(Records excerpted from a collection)
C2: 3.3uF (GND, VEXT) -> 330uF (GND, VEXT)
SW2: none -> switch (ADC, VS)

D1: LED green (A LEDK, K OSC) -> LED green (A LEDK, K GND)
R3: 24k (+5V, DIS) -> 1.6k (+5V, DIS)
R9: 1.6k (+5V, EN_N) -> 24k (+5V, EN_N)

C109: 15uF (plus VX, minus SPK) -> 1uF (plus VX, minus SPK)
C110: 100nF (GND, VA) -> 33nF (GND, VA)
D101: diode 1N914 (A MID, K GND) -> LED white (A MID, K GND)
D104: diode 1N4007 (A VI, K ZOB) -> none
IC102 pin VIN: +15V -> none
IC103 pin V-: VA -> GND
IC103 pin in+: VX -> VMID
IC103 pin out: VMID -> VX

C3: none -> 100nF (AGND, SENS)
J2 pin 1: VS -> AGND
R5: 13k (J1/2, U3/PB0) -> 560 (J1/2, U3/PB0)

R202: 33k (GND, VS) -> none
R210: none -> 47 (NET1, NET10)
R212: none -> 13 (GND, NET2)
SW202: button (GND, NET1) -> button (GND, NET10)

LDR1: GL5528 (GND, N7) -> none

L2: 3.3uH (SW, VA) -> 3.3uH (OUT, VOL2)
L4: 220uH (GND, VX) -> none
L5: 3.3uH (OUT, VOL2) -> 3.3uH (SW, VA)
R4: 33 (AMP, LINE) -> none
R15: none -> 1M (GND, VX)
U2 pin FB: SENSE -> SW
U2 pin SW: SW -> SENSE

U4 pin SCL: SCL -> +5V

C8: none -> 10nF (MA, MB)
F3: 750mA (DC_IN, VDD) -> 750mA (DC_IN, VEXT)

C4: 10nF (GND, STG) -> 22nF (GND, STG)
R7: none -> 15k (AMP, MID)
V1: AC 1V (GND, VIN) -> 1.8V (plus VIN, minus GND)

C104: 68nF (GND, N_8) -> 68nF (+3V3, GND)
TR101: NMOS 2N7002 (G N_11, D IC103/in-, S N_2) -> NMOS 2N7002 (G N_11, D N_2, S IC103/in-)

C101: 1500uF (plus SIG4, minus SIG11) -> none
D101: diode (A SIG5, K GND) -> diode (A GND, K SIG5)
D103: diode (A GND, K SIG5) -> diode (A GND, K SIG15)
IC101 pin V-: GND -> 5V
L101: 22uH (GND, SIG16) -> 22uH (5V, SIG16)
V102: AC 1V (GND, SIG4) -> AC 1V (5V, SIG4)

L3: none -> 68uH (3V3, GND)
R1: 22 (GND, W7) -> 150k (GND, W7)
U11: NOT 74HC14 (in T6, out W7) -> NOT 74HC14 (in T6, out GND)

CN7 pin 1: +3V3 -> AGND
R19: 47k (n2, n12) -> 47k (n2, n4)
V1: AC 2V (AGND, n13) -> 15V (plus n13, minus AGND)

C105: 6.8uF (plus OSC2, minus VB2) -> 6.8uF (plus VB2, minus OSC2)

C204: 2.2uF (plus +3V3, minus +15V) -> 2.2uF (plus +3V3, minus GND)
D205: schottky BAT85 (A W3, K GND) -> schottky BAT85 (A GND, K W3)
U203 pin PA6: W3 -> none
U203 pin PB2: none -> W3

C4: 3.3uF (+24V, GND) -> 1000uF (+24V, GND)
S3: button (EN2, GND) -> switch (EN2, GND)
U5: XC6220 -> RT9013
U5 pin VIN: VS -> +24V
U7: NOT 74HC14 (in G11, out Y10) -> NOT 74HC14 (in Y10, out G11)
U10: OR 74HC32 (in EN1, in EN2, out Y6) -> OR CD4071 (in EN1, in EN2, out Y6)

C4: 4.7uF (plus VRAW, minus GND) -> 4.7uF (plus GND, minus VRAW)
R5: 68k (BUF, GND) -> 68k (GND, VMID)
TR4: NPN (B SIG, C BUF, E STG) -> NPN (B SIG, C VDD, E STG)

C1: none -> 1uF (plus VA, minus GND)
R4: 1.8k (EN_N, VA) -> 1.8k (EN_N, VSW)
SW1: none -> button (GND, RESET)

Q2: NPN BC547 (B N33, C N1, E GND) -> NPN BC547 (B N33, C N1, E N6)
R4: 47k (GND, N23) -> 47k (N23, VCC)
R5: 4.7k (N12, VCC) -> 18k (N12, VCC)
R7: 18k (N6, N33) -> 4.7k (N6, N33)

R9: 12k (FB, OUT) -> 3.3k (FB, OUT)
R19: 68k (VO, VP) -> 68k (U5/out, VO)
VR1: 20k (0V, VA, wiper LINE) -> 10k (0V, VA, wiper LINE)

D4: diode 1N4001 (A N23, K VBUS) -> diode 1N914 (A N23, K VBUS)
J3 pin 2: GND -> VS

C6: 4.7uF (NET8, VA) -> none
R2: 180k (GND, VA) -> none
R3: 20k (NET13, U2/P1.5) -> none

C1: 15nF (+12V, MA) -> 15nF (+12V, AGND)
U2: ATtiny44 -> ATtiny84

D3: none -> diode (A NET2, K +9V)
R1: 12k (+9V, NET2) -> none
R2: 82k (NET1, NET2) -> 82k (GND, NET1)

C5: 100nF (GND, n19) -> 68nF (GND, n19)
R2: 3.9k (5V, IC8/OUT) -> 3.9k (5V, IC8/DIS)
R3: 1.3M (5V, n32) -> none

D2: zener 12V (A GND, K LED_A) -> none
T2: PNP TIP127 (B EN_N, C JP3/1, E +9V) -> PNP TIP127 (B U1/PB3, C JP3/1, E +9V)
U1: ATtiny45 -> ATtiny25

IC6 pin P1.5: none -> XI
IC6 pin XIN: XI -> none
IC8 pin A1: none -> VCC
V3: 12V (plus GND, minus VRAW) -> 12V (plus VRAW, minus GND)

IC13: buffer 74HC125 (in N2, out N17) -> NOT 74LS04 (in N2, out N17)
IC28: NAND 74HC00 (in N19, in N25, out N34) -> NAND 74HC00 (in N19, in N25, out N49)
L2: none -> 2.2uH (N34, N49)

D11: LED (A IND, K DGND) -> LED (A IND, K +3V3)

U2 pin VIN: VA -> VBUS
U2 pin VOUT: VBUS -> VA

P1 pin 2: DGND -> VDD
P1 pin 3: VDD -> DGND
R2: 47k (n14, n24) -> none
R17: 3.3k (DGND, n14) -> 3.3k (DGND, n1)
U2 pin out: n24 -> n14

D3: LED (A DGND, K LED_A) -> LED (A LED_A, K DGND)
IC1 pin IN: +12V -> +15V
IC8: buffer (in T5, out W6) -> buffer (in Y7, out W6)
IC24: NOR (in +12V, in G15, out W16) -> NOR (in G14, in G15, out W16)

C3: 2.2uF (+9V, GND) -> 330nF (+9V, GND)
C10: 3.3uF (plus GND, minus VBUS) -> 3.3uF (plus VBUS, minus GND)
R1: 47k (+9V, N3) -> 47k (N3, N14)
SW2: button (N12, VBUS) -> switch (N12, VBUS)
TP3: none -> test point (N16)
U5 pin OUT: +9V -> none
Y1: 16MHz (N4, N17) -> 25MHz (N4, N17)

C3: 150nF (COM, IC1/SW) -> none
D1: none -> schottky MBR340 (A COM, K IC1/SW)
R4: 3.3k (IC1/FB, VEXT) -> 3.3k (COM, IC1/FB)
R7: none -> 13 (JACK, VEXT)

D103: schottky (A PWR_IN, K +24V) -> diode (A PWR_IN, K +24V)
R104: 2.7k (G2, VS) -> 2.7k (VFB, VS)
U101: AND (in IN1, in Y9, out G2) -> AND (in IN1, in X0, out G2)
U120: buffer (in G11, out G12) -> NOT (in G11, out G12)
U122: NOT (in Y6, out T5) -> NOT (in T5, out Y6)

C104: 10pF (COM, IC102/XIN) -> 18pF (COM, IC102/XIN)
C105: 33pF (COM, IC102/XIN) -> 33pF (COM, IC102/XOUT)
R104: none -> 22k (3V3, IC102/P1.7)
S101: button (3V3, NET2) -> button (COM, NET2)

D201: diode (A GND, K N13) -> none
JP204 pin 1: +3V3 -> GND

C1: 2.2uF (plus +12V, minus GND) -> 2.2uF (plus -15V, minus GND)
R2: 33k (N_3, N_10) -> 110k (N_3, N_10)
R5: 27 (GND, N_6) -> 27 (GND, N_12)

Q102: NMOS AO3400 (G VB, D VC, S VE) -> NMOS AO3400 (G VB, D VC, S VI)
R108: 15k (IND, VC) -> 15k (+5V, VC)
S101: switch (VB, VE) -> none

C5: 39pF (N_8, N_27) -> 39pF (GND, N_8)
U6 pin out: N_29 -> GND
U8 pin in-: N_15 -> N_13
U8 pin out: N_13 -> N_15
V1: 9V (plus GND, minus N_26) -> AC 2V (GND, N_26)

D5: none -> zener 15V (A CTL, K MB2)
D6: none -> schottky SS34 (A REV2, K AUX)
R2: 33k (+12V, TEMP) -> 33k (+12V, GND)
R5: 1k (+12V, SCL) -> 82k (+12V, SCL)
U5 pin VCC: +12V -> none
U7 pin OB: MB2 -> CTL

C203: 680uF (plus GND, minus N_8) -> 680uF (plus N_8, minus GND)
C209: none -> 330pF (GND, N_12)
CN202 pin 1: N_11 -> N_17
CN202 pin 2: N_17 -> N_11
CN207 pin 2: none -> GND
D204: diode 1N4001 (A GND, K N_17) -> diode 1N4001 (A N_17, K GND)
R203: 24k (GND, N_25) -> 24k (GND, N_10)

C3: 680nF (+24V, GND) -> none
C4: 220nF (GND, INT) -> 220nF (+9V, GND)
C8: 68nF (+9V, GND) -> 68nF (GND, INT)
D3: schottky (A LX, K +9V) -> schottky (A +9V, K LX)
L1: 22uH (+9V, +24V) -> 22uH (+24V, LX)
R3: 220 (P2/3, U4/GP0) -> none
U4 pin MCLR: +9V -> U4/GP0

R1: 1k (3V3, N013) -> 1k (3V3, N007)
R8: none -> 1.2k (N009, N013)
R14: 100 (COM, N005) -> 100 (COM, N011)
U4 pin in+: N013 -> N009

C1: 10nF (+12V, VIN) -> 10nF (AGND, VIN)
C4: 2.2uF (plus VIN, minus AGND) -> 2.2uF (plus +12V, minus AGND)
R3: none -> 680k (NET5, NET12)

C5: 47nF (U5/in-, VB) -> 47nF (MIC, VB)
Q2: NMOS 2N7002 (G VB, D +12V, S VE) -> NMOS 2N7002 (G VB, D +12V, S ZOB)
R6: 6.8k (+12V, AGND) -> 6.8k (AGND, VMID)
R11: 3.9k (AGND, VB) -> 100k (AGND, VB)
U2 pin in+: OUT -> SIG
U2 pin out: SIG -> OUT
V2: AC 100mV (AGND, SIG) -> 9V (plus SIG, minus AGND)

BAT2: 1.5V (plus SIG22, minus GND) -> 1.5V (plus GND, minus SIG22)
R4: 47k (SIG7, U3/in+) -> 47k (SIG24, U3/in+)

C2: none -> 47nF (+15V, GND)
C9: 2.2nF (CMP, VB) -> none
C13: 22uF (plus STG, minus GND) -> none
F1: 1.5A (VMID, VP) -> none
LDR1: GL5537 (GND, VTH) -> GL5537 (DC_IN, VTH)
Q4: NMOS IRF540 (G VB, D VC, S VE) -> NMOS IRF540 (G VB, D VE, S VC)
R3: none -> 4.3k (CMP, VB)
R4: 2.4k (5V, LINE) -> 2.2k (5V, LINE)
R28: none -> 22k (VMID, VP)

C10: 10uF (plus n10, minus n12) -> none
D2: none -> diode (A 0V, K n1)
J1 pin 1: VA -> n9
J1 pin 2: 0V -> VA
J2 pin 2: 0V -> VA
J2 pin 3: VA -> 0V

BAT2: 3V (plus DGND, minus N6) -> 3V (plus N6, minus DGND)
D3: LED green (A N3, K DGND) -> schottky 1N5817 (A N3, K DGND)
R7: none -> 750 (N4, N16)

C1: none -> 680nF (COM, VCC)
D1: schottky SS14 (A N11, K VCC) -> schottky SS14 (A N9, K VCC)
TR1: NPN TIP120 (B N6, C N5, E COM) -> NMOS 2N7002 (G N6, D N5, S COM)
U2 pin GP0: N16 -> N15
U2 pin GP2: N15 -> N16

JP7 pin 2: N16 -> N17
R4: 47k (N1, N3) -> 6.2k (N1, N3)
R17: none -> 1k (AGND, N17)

◆ **WHAT YOU ARE ASKED TO DO**
Could you transcribe the entries above word for word, from the line with "U4 pin SCL: SCL -> +5V" down to the line with "TR101: NMOS 2N7002", keeping both?

◆ **RESPONSE BELOW**
U4 pin SCL: SCL -> +5V

C8: none -> 10nF (MA, MB)
F3: 750mA (DC_IN, VDD) -> 750mA (DC_IN, VEXT)

C4: 10nF (GND, STG) -> 22nF (GND, STG)
R7: none -> 15k (AMP, MID)
V1: AC 1V (GND, VIN) -> 1.8V (plus VIN, minus GND)

C104: 68nF (GND, N_8) -> 68nF (+3V3, GND)
TR101: NMOS 2N7002 (G N_11, D IC103/in-, S N_2) -> NMOS 2N7002 (G N_11, D N_2, S IC103/in-)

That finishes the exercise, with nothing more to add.